The expected output is exactly the lines below, starting at the line with "camera: 20 degrees right, 15 degrees up" and ending at the line with "(723, 405) = (448, 515): blue", both included; no other line belongs in it.

**INPUT:**
* * *

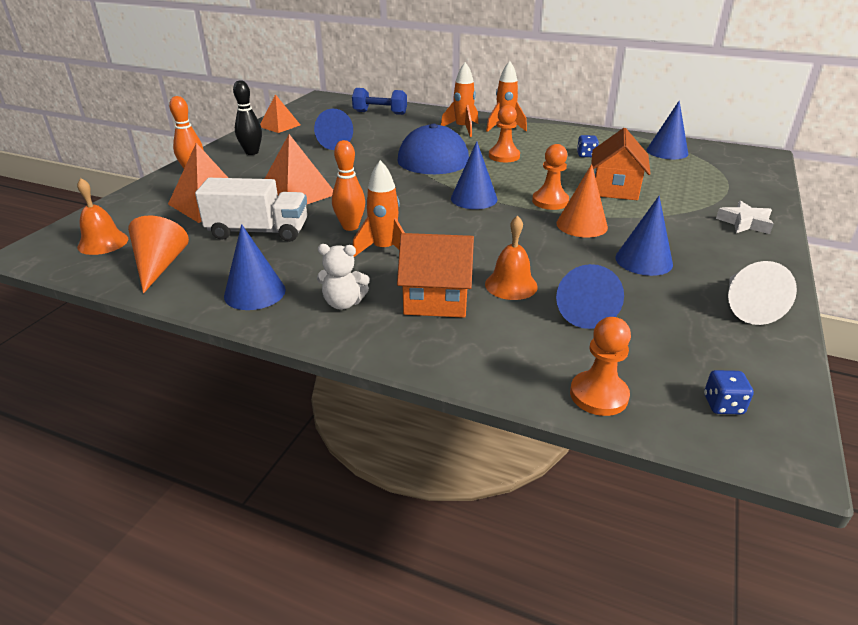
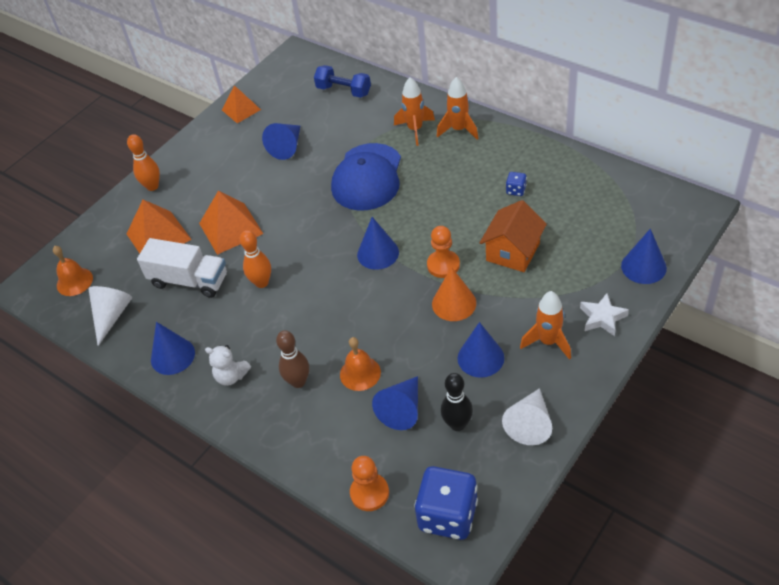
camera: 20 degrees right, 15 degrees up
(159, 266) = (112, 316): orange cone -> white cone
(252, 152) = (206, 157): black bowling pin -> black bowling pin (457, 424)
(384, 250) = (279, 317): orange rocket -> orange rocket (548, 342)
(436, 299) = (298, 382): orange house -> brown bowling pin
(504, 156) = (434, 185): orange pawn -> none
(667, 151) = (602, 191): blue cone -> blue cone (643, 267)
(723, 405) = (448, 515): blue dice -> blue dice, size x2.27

* * *

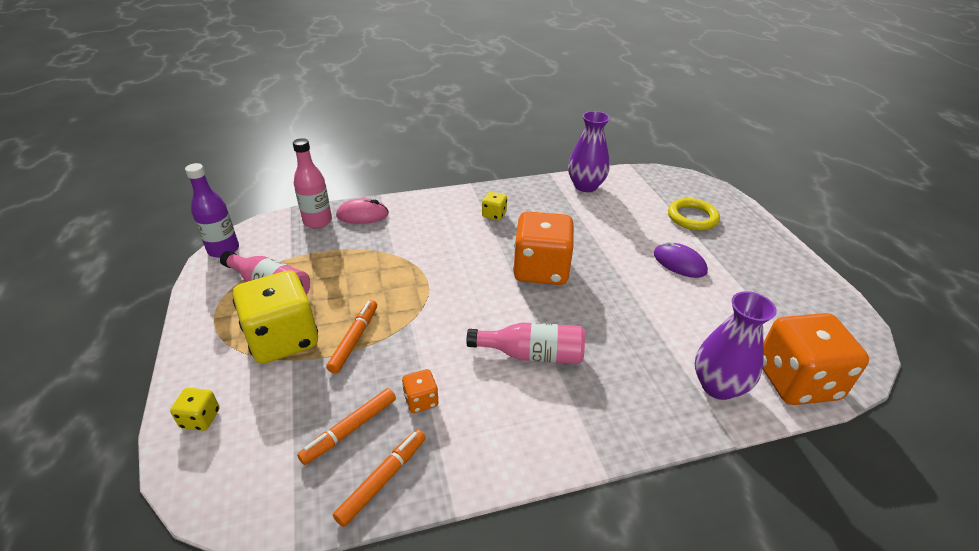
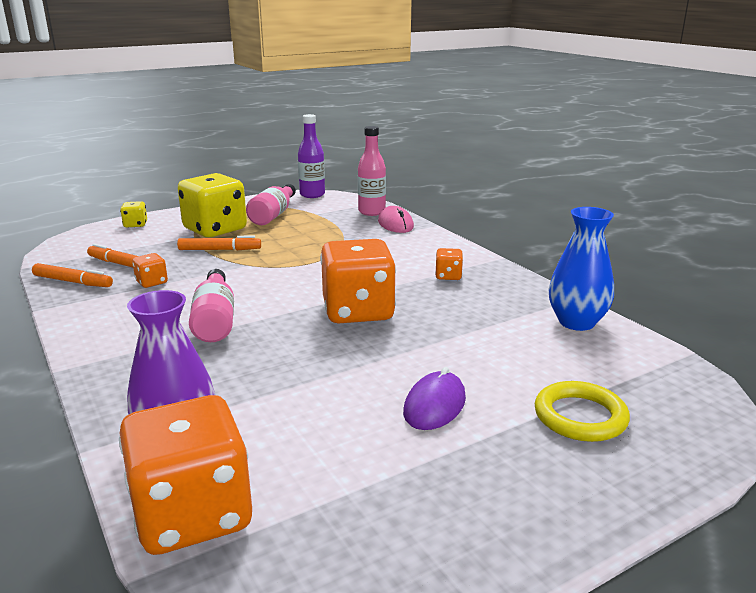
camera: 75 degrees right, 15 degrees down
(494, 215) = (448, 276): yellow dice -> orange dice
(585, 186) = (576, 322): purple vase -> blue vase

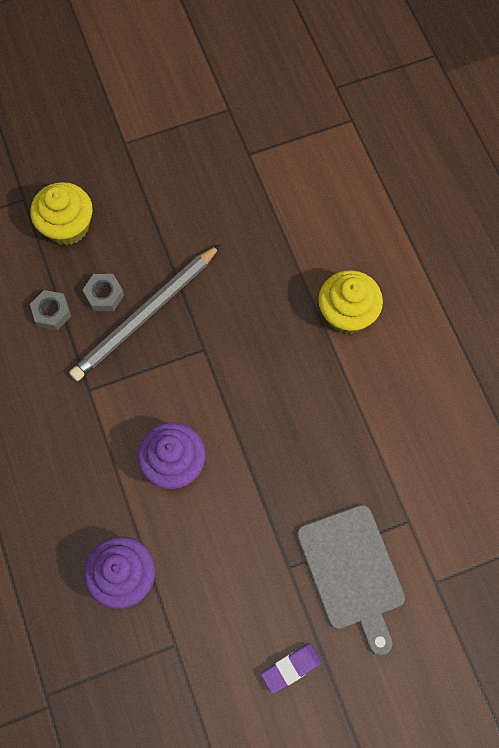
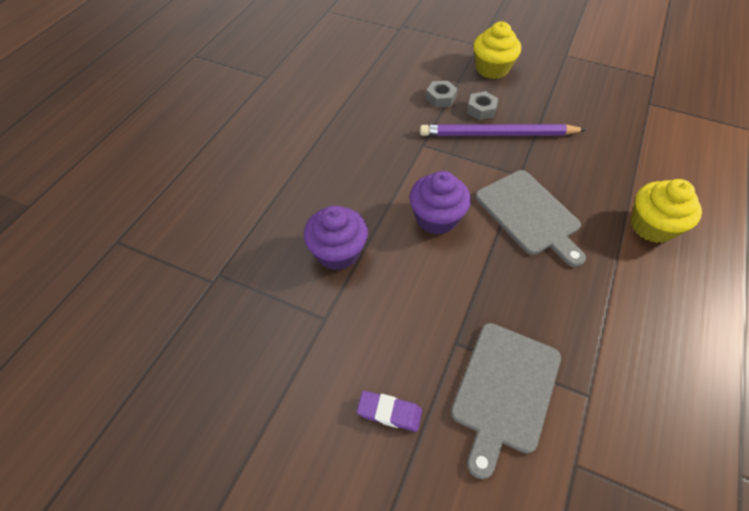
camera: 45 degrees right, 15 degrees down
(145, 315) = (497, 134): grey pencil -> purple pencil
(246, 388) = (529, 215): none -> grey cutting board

* * *

**RESULT FOR THIS TASK:**
camera: 20 degrees right, 15 degrees up
(159, 266) = (112, 316): orange cone -> white cone
(252, 152) = (206, 157): black bowling pin -> black bowling pin (457, 424)
(384, 250) = (279, 317): orange rocket -> orange rocket (548, 342)
(436, 299) = (298, 382): orange house -> brown bowling pin
(504, 156) = (434, 185): orange pawn -> none
(667, 151) = (602, 191): blue cone -> blue cone (643, 267)
(723, 405) = (448, 515): blue dice -> blue dice, size x2.27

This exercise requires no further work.